BEGIN EXERCISE INPUT
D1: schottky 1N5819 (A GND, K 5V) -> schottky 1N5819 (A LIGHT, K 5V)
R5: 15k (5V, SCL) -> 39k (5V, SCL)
END EXERCISE INPUT
BEGIN EXERCISE INPUT
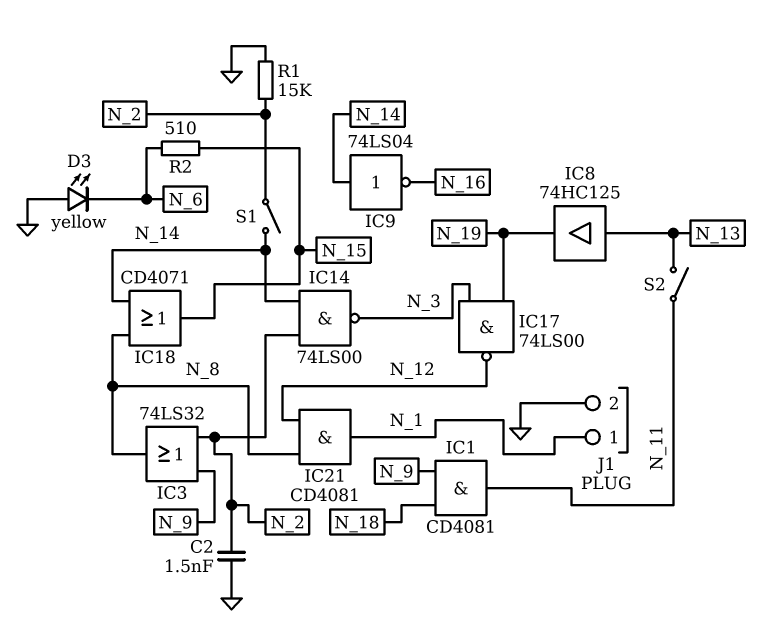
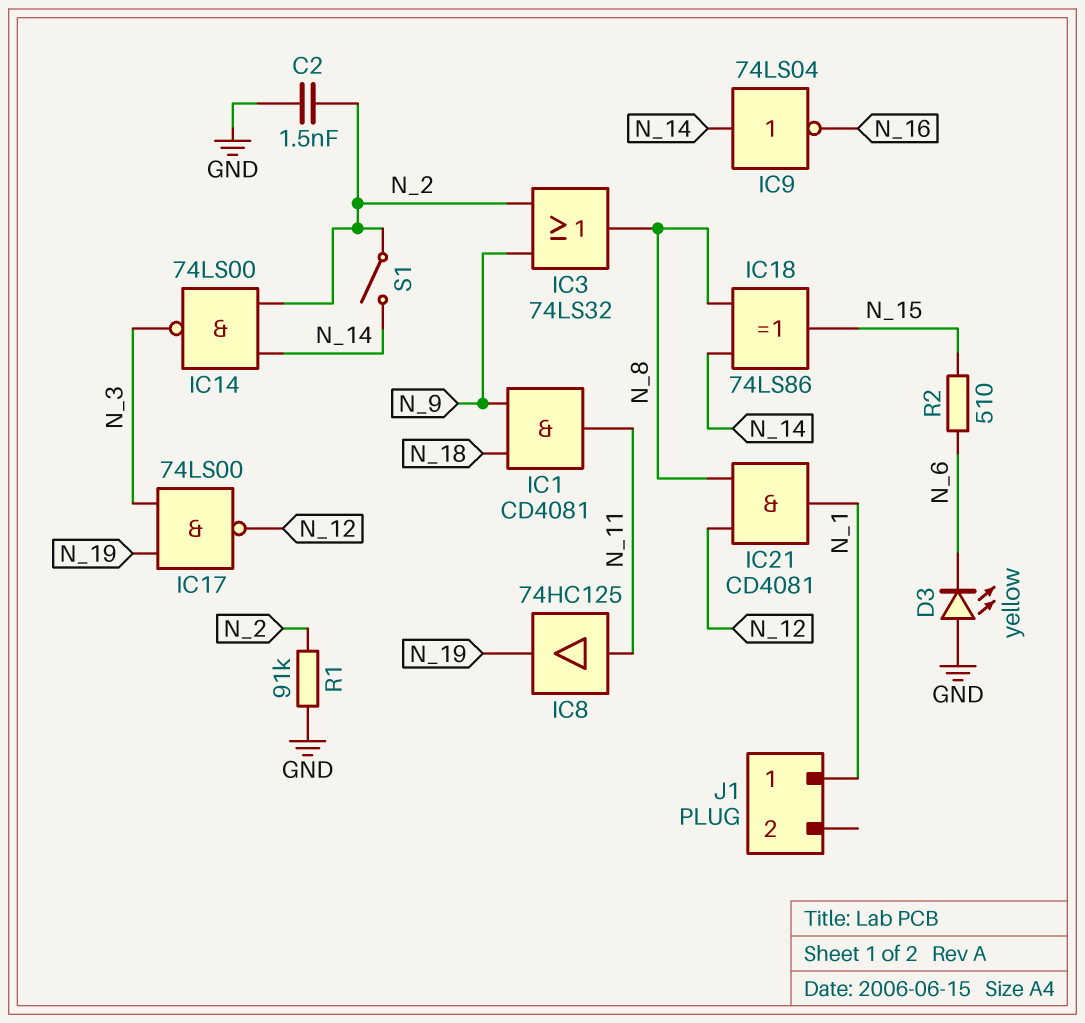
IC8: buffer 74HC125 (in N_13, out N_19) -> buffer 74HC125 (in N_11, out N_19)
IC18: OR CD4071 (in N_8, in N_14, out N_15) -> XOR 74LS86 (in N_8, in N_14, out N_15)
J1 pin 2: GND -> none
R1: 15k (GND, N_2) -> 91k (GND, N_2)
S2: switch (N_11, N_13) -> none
END EXERCISE INPUT
BEGIN EXERCISE INPUT
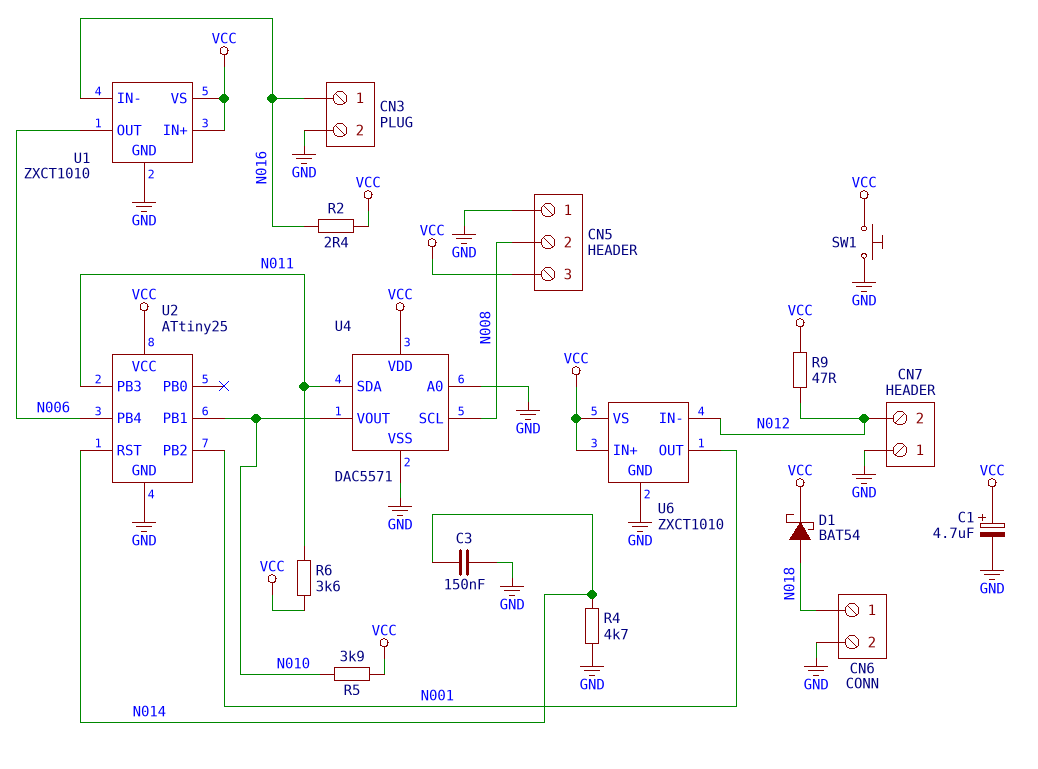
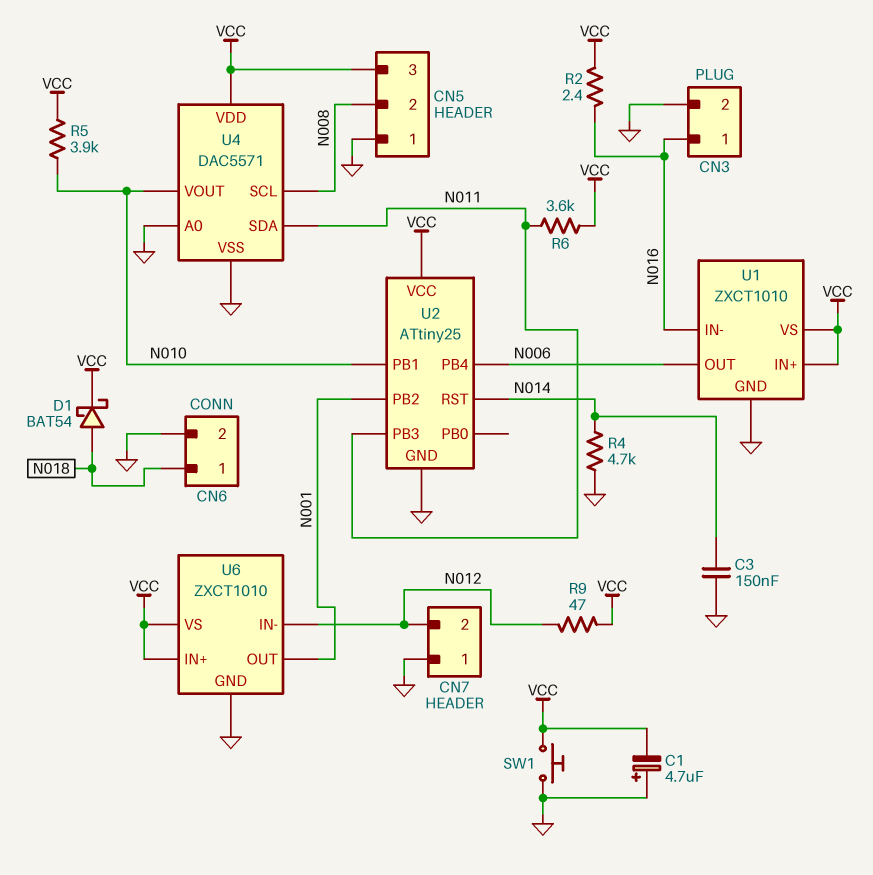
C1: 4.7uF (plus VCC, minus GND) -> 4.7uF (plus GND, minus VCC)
END EXERCISE INPUT
WHAT YOU SHOULD DO »
Everything above from the line with "J1 pin 2: GND -> none" to the line with "S2: switch (N_11, N_13) -> none", both included, must be repeated exactly, and nothing outside that range.

RESULT BELOW »
J1 pin 2: GND -> none
R1: 15k (GND, N_2) -> 91k (GND, N_2)
S2: switch (N_11, N_13) -> none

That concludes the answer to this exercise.